_What is being asked_
Extract verbatim every line from the one containing "none -> yellow round brick D8 level 2" to the final line of the records below, inclusive, and exclude all pictures.

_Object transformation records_
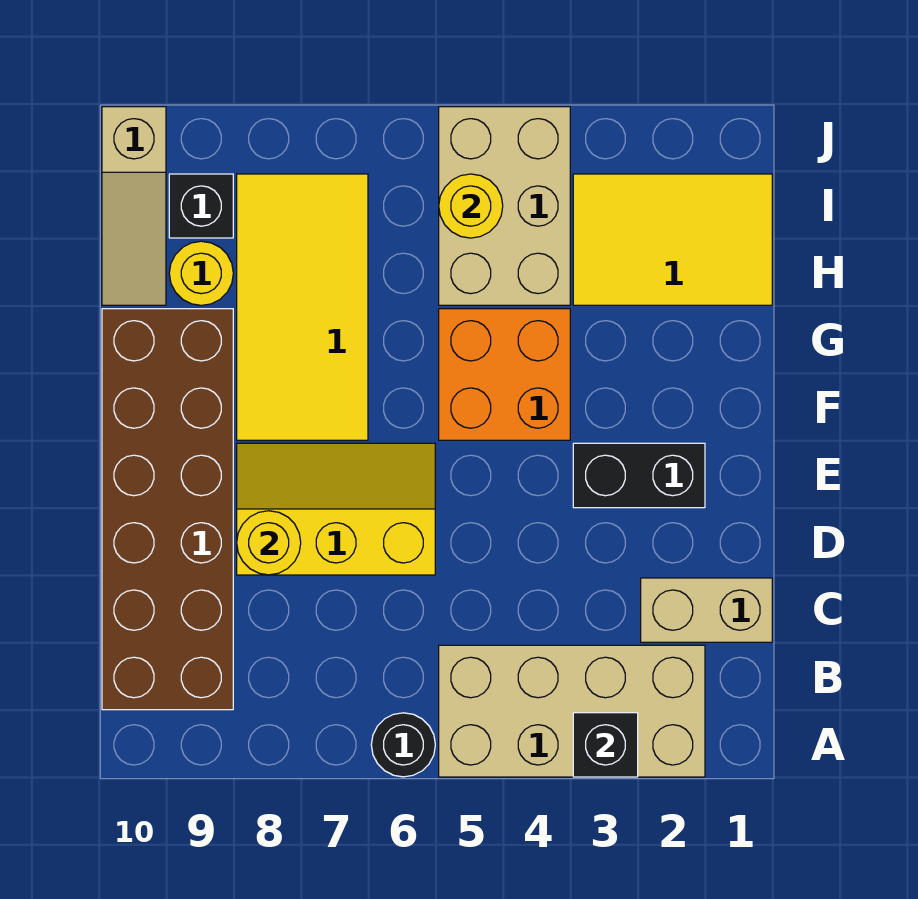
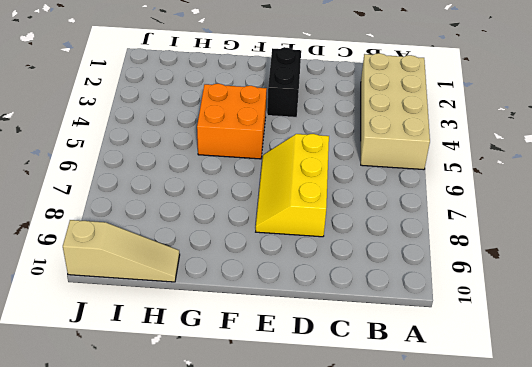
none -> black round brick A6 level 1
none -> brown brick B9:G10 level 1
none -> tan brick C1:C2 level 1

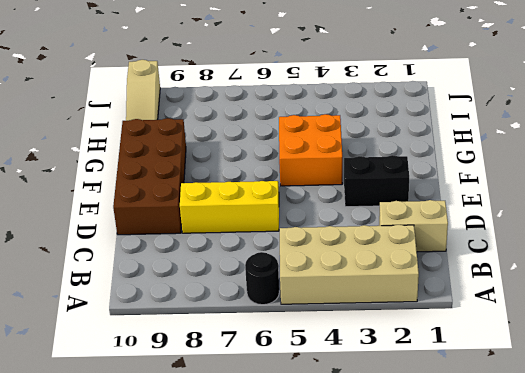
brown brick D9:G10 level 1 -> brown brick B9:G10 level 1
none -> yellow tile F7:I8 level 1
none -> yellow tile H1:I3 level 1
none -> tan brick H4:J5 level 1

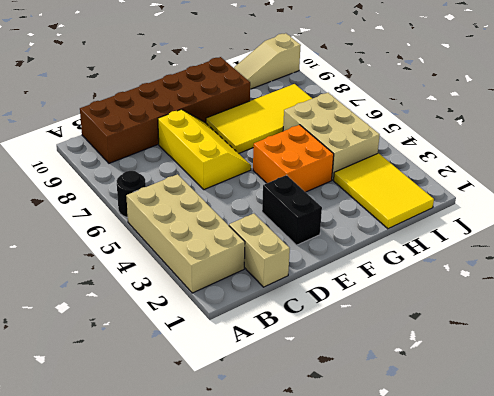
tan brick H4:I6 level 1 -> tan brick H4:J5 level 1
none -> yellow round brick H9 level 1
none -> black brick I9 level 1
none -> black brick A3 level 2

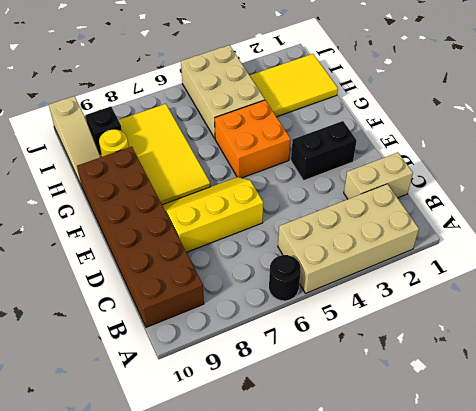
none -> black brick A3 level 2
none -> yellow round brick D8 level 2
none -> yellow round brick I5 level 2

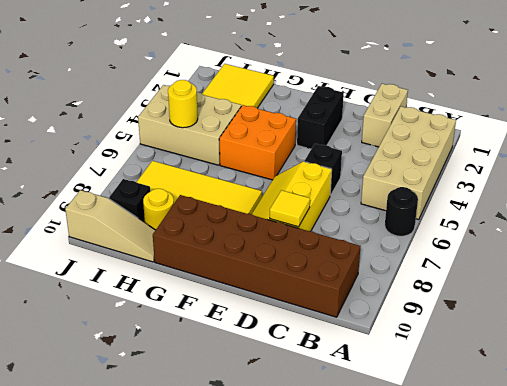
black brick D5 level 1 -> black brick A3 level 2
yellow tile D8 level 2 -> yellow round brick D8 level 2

_Result below_
none -> yellow round brick D8 level 2
none -> yellow round brick I5 level 2

black brick D5 level 1 -> black brick A3 level 2
yellow tile D8 level 2 -> yellow round brick D8 level 2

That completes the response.